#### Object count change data
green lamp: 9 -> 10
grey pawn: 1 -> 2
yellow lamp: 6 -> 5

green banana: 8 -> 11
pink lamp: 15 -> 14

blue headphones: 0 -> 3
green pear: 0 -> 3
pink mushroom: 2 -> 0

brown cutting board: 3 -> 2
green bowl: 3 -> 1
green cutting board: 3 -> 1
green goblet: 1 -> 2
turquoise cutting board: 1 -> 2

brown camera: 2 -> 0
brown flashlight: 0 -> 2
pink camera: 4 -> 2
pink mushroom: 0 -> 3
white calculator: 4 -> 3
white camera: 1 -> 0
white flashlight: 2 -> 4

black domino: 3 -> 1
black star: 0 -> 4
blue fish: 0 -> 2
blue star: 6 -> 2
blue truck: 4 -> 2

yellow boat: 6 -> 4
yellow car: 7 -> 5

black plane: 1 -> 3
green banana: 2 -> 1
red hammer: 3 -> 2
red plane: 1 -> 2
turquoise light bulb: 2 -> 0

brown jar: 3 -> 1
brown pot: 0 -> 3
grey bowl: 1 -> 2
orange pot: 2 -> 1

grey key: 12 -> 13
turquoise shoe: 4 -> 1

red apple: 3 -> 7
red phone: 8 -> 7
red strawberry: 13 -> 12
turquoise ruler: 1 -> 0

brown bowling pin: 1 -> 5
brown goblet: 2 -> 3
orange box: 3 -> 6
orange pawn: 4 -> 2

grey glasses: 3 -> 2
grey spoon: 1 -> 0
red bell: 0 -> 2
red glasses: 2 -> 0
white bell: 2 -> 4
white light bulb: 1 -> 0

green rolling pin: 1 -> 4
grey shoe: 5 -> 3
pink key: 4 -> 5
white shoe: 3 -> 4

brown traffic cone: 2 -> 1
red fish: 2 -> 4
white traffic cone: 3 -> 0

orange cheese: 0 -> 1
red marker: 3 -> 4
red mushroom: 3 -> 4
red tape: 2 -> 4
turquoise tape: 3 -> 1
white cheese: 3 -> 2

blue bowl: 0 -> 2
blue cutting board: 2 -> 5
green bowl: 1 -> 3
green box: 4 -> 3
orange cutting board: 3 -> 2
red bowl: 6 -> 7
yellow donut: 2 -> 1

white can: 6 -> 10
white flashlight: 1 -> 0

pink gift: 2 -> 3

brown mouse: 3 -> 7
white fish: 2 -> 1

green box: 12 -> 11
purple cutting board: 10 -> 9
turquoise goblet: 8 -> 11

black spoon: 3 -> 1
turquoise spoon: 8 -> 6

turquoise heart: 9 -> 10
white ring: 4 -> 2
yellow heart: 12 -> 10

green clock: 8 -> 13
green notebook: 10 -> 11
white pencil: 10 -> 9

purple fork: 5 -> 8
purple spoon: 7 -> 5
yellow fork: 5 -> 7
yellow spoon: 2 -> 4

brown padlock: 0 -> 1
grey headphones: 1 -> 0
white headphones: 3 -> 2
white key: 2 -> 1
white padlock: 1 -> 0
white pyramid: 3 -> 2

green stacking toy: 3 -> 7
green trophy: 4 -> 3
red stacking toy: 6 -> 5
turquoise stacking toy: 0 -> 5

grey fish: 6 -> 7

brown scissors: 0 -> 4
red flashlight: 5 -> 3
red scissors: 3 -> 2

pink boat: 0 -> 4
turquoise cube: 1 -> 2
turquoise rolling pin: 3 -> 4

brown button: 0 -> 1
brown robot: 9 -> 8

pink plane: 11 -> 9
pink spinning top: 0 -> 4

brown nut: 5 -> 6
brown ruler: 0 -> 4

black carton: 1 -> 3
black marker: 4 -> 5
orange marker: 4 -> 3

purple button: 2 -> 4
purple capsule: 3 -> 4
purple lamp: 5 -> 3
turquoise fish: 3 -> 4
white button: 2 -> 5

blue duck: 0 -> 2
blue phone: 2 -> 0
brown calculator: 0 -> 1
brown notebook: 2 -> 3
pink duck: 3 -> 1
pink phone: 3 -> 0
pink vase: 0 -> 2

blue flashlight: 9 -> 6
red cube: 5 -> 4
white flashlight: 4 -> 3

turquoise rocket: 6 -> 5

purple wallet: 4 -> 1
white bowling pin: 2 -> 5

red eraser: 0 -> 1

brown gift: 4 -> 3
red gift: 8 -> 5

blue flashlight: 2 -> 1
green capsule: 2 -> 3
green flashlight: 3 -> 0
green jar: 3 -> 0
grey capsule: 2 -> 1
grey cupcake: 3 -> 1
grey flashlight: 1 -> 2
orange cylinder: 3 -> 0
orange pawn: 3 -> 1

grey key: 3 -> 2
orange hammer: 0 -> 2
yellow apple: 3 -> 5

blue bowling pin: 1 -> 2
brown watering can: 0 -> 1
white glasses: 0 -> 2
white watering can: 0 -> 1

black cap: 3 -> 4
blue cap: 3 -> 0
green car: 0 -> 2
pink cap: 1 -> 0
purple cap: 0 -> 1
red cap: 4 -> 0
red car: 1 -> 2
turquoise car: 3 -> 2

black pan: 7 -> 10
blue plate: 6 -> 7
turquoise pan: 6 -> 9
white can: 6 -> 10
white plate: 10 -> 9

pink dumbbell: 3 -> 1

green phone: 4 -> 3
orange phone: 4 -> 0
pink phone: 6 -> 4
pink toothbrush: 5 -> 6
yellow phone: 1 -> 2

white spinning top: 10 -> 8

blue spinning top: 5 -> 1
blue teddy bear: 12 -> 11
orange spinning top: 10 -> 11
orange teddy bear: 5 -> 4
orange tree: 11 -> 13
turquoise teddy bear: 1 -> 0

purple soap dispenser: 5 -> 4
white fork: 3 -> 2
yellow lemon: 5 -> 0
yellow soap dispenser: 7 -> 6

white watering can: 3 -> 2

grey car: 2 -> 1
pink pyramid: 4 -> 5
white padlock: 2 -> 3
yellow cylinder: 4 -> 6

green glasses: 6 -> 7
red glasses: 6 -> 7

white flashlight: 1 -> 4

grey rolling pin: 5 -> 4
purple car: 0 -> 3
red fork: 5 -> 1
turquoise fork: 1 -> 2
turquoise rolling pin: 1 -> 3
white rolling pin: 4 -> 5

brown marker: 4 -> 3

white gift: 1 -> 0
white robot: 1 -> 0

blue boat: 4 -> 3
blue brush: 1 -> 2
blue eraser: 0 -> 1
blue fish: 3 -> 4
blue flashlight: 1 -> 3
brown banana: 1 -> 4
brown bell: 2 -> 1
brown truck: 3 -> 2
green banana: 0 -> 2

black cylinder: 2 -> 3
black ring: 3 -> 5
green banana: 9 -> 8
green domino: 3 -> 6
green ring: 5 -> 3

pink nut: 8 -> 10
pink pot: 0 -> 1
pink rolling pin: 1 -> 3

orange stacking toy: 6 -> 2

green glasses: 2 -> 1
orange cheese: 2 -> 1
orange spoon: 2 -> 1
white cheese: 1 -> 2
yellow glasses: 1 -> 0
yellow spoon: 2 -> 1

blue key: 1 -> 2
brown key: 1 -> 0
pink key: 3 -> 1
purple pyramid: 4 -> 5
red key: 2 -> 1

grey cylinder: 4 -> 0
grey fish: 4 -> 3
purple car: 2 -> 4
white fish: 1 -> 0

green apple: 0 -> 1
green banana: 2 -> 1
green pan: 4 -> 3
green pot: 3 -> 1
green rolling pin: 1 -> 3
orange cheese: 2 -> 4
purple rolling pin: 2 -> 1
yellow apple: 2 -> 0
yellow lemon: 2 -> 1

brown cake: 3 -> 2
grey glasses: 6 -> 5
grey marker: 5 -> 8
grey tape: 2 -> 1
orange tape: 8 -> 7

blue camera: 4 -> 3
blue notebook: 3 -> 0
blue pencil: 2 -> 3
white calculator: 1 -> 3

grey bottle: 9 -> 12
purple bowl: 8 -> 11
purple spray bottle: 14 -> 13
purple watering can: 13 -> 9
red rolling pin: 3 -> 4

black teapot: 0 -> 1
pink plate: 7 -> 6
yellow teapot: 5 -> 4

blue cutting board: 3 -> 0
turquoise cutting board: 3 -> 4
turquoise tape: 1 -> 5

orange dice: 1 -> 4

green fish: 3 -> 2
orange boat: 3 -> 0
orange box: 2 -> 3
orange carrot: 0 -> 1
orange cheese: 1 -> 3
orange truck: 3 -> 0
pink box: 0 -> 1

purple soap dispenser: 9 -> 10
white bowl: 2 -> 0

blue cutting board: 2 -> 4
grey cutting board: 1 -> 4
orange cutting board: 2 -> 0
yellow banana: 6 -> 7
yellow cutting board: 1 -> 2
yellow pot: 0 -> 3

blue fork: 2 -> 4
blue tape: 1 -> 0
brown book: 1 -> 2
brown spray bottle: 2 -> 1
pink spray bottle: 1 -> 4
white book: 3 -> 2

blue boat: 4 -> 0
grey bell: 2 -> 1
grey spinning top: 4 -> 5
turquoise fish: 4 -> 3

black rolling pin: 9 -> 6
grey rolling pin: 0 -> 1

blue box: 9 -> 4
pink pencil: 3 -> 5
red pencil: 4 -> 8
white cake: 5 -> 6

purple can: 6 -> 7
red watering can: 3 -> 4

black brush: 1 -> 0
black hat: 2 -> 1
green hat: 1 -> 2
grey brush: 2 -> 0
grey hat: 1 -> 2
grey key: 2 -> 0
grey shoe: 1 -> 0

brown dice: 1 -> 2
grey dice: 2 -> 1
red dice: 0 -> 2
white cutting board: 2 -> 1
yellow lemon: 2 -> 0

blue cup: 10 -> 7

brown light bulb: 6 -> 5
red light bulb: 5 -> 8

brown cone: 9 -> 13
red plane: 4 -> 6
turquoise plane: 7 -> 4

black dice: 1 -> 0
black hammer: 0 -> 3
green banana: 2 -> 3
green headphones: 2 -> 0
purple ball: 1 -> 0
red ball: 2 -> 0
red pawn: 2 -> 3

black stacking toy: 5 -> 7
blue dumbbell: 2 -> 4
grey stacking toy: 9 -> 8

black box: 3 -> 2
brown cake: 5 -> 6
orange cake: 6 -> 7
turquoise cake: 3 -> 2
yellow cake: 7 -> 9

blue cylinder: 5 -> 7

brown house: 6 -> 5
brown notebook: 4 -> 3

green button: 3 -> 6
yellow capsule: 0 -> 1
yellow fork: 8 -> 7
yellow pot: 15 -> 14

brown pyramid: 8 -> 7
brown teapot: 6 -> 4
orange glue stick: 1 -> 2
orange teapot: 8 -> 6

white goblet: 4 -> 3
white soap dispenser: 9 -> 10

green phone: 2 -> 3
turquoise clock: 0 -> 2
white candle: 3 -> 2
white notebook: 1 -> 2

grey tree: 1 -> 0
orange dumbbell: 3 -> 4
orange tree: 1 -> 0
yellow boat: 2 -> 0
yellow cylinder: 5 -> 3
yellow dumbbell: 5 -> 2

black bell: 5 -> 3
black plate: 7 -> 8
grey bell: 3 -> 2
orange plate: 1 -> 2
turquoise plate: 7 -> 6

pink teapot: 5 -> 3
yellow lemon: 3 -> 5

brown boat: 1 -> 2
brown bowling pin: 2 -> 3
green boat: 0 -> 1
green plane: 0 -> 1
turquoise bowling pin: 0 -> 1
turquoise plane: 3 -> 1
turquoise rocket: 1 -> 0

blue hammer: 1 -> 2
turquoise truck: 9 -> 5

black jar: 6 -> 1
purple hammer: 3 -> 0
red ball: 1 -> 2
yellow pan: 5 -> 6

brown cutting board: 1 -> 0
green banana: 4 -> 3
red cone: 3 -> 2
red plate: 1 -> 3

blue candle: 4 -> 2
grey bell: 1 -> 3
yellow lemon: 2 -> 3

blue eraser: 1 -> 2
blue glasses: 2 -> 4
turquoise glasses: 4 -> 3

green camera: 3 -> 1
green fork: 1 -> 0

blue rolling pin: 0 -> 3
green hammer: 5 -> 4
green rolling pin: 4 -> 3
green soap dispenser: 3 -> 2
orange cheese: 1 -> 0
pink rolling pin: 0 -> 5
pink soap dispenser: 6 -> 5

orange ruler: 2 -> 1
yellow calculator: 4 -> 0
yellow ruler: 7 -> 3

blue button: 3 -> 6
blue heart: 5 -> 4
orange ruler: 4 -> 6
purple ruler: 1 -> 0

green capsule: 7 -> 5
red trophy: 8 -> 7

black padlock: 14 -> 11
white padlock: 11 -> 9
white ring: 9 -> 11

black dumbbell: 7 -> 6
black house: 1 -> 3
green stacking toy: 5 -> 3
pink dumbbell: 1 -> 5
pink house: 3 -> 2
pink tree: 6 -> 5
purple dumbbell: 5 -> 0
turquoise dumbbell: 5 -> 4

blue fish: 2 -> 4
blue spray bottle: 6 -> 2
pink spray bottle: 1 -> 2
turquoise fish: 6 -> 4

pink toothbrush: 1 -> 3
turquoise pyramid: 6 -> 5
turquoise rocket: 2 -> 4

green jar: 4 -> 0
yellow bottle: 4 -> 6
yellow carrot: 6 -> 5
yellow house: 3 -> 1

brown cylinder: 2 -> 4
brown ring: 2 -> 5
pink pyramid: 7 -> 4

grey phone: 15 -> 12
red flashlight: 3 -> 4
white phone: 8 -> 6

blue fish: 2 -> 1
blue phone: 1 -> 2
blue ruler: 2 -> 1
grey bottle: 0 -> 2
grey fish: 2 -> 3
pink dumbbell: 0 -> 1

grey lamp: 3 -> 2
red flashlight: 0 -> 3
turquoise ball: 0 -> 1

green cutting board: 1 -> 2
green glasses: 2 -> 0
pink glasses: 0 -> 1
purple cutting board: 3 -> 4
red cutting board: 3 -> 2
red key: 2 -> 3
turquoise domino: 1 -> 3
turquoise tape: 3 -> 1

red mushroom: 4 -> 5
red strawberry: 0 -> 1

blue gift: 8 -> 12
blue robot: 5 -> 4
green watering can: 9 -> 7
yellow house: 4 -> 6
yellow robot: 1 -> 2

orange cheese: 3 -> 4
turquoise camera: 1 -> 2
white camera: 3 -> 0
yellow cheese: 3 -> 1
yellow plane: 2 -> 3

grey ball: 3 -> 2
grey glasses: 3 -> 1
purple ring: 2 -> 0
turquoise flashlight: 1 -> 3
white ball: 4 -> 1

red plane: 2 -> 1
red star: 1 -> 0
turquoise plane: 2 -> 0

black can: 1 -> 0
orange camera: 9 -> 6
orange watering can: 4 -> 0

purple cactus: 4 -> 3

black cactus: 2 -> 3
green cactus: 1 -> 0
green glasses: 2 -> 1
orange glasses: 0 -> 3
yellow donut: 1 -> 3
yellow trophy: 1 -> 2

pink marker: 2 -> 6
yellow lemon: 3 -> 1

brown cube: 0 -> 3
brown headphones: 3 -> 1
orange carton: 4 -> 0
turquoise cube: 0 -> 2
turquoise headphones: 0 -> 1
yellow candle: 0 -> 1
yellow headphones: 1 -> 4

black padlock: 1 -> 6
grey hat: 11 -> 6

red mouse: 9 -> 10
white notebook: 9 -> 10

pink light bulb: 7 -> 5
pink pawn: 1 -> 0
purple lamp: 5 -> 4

#### Work order
Write down exactly the span of lines above from the one containing "white robot: 1 -> 0" to the one containing "blue key: 1 -> 2", both ends included.

#### Answer space
white robot: 1 -> 0

blue boat: 4 -> 3
blue brush: 1 -> 2
blue eraser: 0 -> 1
blue fish: 3 -> 4
blue flashlight: 1 -> 3
brown banana: 1 -> 4
brown bell: 2 -> 1
brown truck: 3 -> 2
green banana: 0 -> 2

black cylinder: 2 -> 3
black ring: 3 -> 5
green banana: 9 -> 8
green domino: 3 -> 6
green ring: 5 -> 3

pink nut: 8 -> 10
pink pot: 0 -> 1
pink rolling pin: 1 -> 3

orange stacking toy: 6 -> 2

green glasses: 2 -> 1
orange cheese: 2 -> 1
orange spoon: 2 -> 1
white cheese: 1 -> 2
yellow glasses: 1 -> 0
yellow spoon: 2 -> 1

blue key: 1 -> 2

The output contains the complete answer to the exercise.